**What you will do**
Copy all of the items below line for line, reproducing every character unchanged.

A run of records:
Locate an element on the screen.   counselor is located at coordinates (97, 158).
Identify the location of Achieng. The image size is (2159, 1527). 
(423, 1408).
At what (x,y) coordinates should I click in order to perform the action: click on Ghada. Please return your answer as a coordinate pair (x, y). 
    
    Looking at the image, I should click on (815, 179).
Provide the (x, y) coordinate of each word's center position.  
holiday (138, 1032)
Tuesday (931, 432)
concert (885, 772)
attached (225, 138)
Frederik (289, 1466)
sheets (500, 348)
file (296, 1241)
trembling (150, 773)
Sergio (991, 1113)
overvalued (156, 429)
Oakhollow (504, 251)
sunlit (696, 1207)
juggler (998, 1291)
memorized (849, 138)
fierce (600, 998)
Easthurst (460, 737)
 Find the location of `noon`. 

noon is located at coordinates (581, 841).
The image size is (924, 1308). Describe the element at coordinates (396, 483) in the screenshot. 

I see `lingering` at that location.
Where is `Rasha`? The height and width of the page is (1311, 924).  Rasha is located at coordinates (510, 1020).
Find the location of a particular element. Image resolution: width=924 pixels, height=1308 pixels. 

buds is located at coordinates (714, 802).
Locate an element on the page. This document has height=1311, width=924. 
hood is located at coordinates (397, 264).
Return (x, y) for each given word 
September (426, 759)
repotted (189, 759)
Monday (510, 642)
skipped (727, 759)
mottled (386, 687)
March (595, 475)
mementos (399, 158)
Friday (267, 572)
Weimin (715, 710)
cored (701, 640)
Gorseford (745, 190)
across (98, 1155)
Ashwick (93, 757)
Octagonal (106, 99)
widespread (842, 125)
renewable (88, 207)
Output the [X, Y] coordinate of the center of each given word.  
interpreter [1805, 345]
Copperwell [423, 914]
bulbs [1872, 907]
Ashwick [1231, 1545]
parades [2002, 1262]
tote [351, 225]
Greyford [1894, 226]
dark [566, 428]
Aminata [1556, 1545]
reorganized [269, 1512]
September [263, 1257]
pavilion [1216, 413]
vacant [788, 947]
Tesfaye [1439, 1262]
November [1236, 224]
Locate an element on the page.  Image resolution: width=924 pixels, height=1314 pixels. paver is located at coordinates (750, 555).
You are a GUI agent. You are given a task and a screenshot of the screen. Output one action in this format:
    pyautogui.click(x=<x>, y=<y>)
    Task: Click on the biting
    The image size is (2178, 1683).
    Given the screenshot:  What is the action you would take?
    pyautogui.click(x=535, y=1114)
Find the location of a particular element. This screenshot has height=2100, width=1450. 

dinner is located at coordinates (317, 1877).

**Exercise result**
Locate an element on the screen.   counselor is located at coordinates (97, 158).
Identify the location of Achieng. The image size is (2159, 1527). 
(423, 1408).
At what (x,y) coordinates should I click in order to perform the action: click on Ghada. Please return your answer as a coordinate pair (x, y). 
    
    Looking at the image, I should click on (815, 179).
Provide the (x, y) coordinate of each word's center position.  
holiday (138, 1032)
Tuesday (931, 432)
concert (885, 772)
attached (225, 138)
Frederik (289, 1466)
sheets (500, 348)
file (296, 1241)
trembling (150, 773)
Sergio (991, 1113)
overvalued (156, 429)
Oakhollow (504, 251)
sunlit (696, 1207)
juggler (998, 1291)
memorized (849, 138)
fierce (600, 998)
Easthurst (460, 737)
 Find the location of `noon`. 

noon is located at coordinates (581, 841).
The image size is (924, 1308). Describe the element at coordinates (396, 483) in the screenshot. 

I see `lingering` at that location.
Where is `Rasha`? The height and width of the page is (1311, 924).  Rasha is located at coordinates (510, 1020).
Find the location of a particular element. Image resolution: width=924 pixels, height=1308 pixels. 

buds is located at coordinates (714, 802).
Locate an element on the page. This document has height=1311, width=924. 
hood is located at coordinates (397, 264).
Return (x, y) for each given word 
September (426, 759)
repotted (189, 759)
Monday (510, 642)
skipped (727, 759)
mottled (386, 687)
March (595, 475)
mementos (399, 158)
Friday (267, 572)
Weimin (715, 710)
cored (701, 640)
Gorseford (745, 190)
across (98, 1155)
Ashwick (93, 757)
Octagonal (106, 99)
widespread (842, 125)
renewable (88, 207)
Output the [X, Y] coordinate of the center of each given word.  
interpreter [1805, 345]
Copperwell [423, 914]
bulbs [1872, 907]
Ashwick [1231, 1545]
parades [2002, 1262]
tote [351, 225]
Greyford [1894, 226]
dark [566, 428]
Aminata [1556, 1545]
reorganized [269, 1512]
September [263, 1257]
pavilion [1216, 413]
vacant [788, 947]
Tesfaye [1439, 1262]
November [1236, 224]
Locate an element on the page.  Image resolution: width=924 pixels, height=1314 pixels. paver is located at coordinates (750, 555).
You are a GUI agent. You are given a task and a screenshot of the screen. Output one action in this format:
    pyautogui.click(x=<x>, y=<y>)
    Task: Click on the biting
    The image size is (2178, 1683).
    Given the screenshot:  What is the action you would take?
    pyautogui.click(x=535, y=1114)
Find the location of a particular element. This screenshot has height=2100, width=1450. 

dinner is located at coordinates (317, 1877).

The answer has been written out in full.